[Saved entries]
--- START ---
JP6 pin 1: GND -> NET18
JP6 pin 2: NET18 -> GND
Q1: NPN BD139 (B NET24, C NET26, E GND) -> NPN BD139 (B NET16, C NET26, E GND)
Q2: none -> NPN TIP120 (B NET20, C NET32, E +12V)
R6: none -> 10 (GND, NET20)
--- END ---
▸ YOUR TASK
Take the line holding "Q2: none ->" and all lines after it through the end of the data, and set them down exactly.

▸ OUTPUT OF THE EXERCISE
Q2: none -> NPN TIP120 (B NET20, C NET32, E +12V)
R6: none -> 10 (GND, NET20)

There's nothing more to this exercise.